#### [Given records]
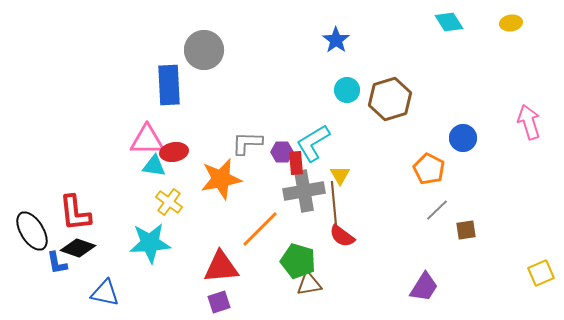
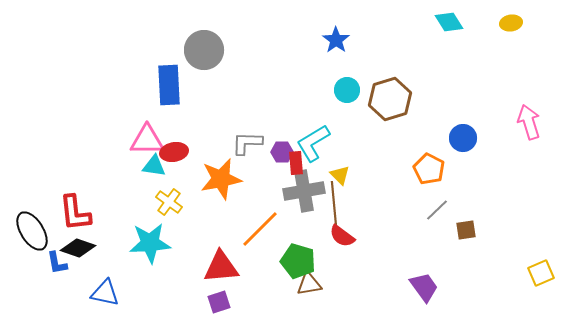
yellow triangle: rotated 15 degrees counterclockwise
purple trapezoid: rotated 68 degrees counterclockwise
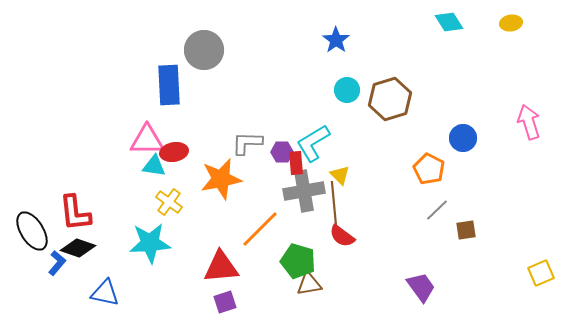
blue L-shape: rotated 130 degrees counterclockwise
purple trapezoid: moved 3 px left
purple square: moved 6 px right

#### [What is required]
Can you output every line of the data above word for word, leaving out the pictures?

#### [Exercise response]
yellow triangle: rotated 15 degrees counterclockwise
purple trapezoid: rotated 68 degrees counterclockwise
blue L-shape: rotated 130 degrees counterclockwise
purple trapezoid: moved 3 px left
purple square: moved 6 px right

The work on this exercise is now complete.